▶ Recorded data:
* * * * *

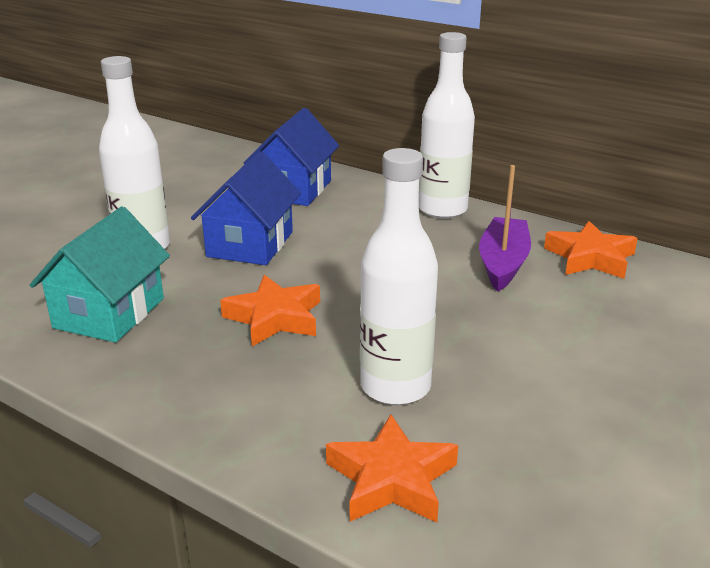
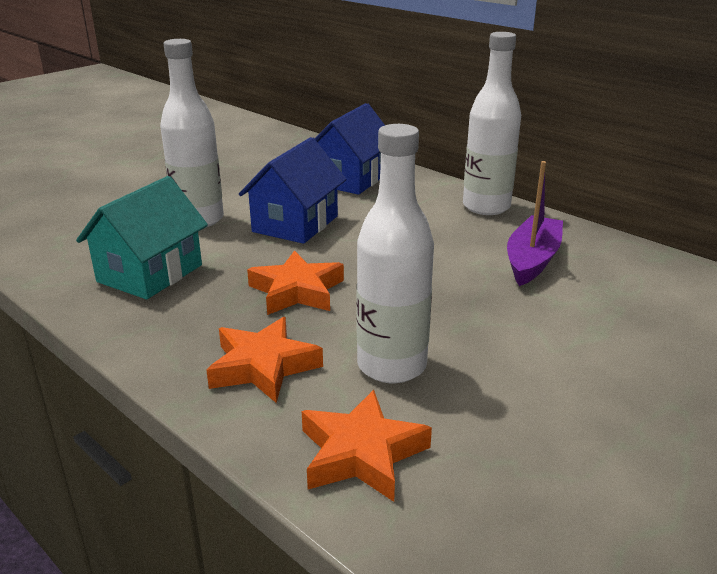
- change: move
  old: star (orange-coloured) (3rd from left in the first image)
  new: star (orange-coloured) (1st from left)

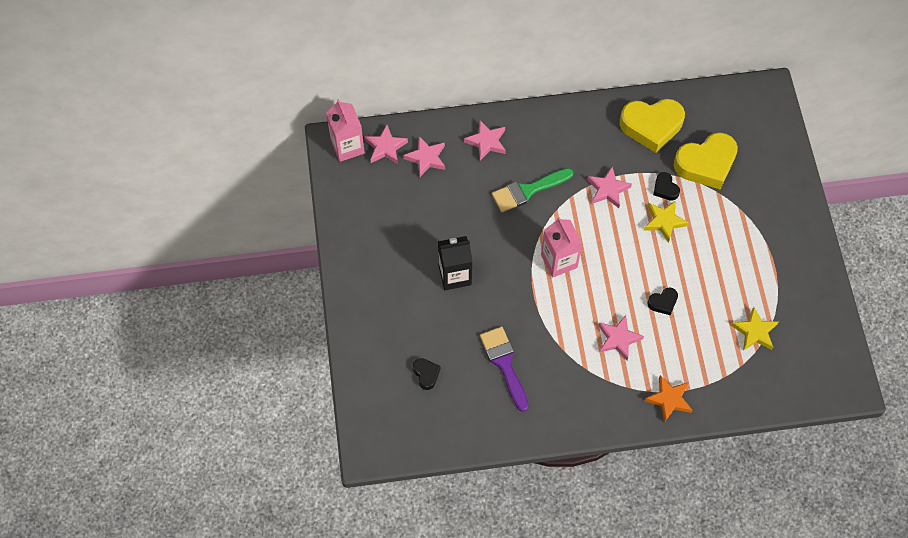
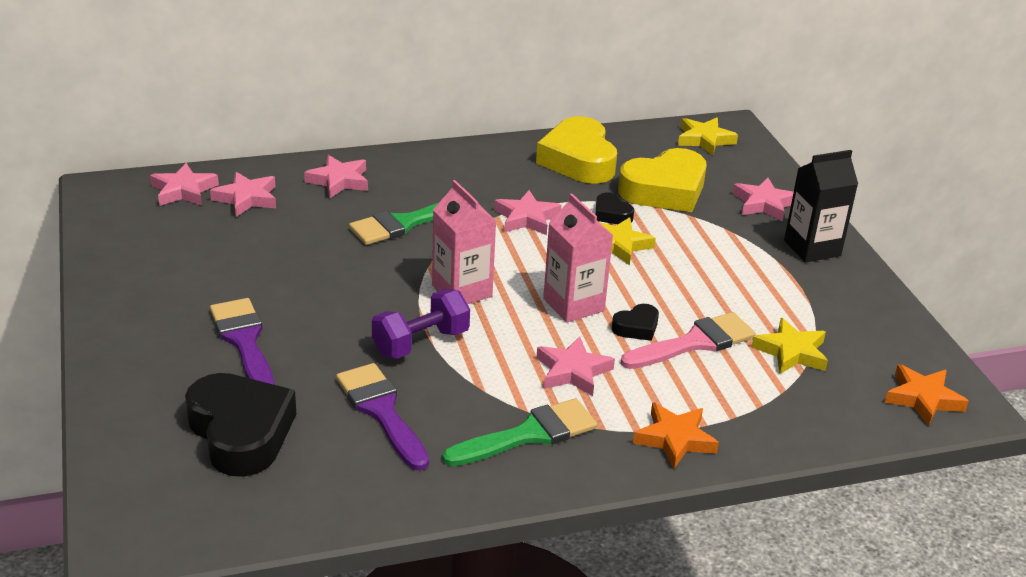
- change: move
  old: carton (rosy) (1st from left in the first image)
  new: carton (rosy) (2nd from left)
- change: resize
  old: heart shape (jet-black) (1st from left)
  factor: 2.17
- change: move
  old: carton (jet-black)
- change: rotate
  old: heart shape (golden) (1st from left)
  degrees: 90
- change: insert
  new: paintbrush (violet) (1st from left)
- change: insert
  new: hand weight (violet)
- change: insert
  new: paintbrush (leaf-green) (2nd from left)
- change: insert
  new: paintbrush (rosy)
- change: insert
  new: star (golden) (2nd from left)
- change: insert
  new: star (rosy) (6th from left)
- change: insert
  new: star (orange-coloured) (2nd from left)

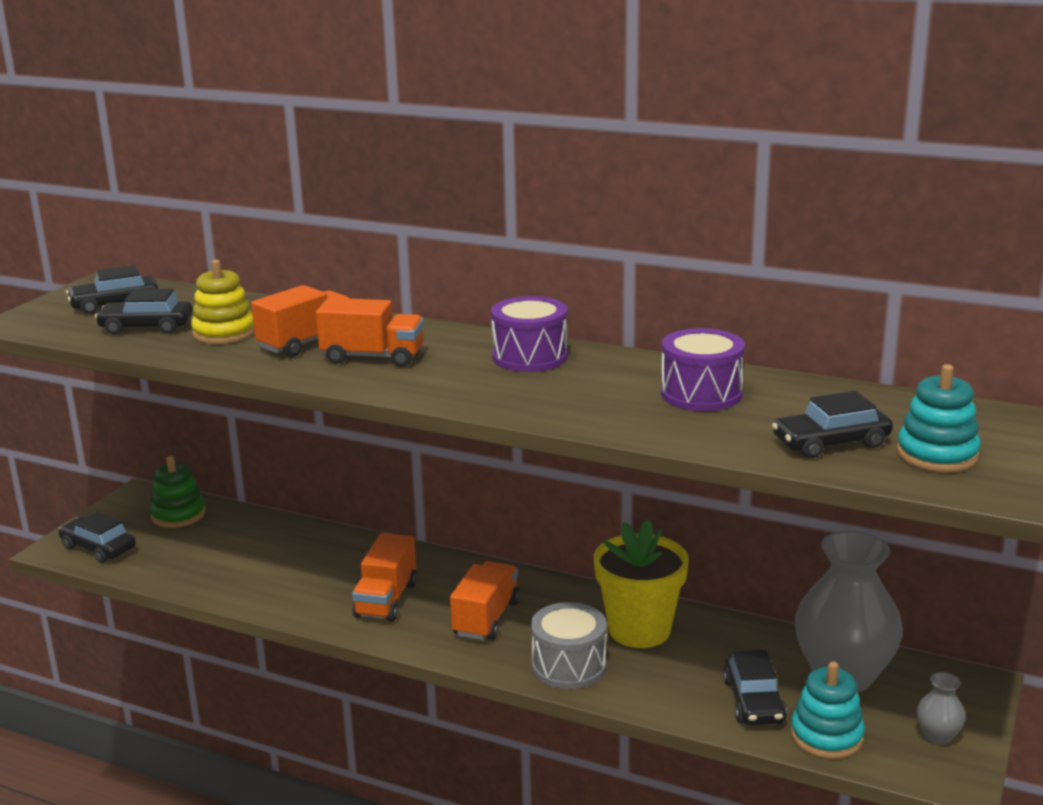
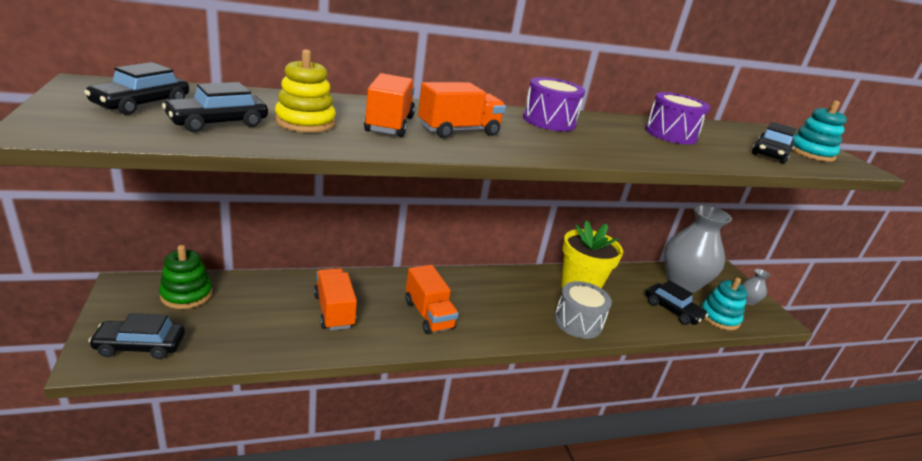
- change: move
  old: toy truck (orange-coloured) (4th from left in the first image)
  new: toy truck (orange-coloured) (1st from left)

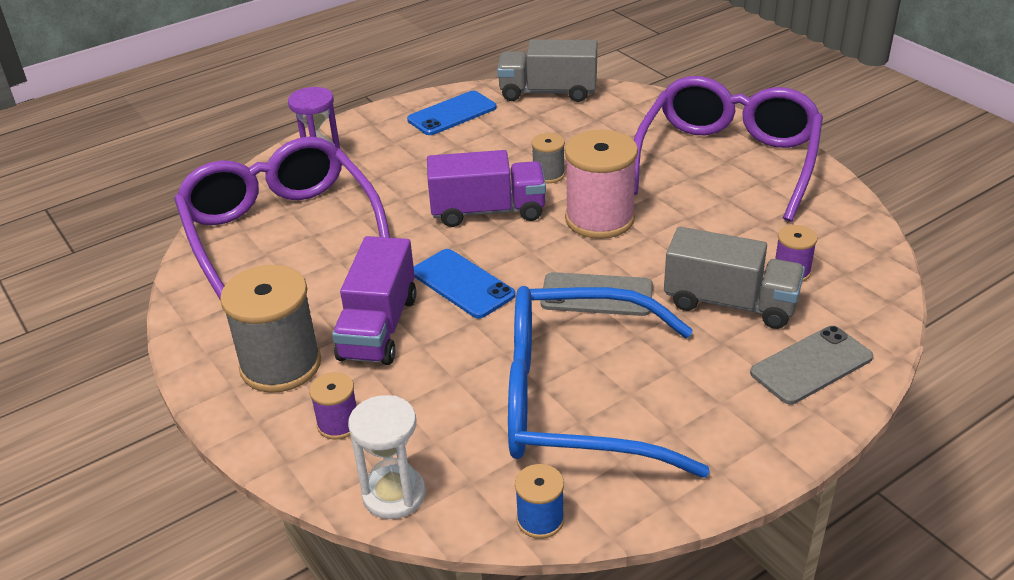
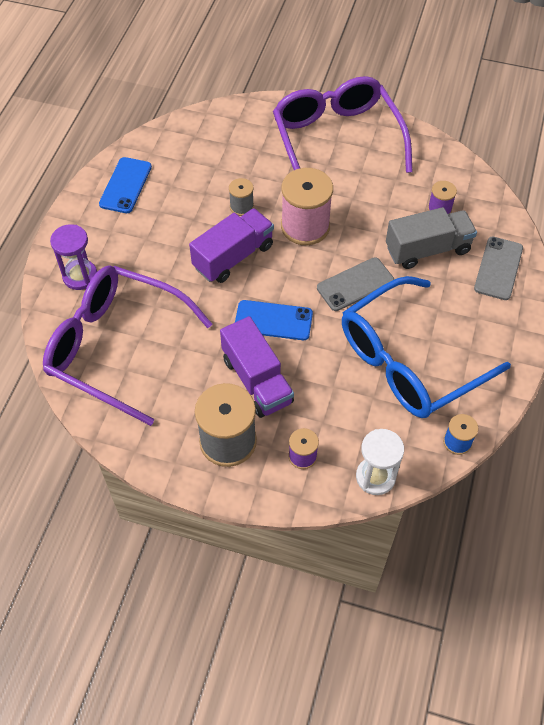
- change: delete
  old: toy truck (gray) (1st from left)

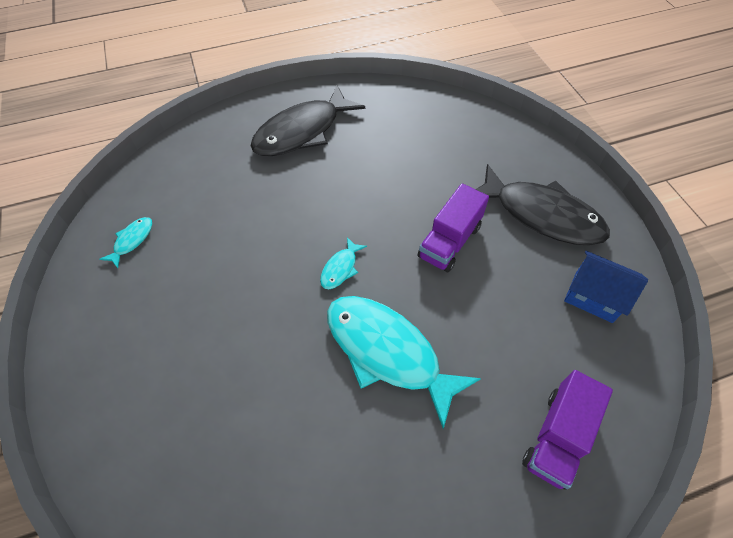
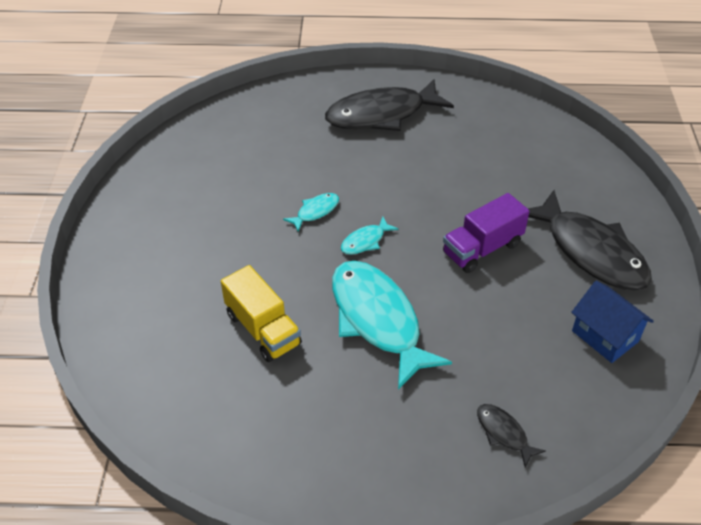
- change: move
  old: toy fish (aqua) (1st from left)
- change: replace
  old: toy truck (violet) (2nd from left)
  new: toy fish (jet-black) (2nd from left)
- change: insert
  new: toy truck (golden)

* * * * *

▶ EXERCISE DESCRIPTION:
In the data shown above, how many lines hold the string "image"? The answer is the number alone.

▶ TASK RESPONSE:
3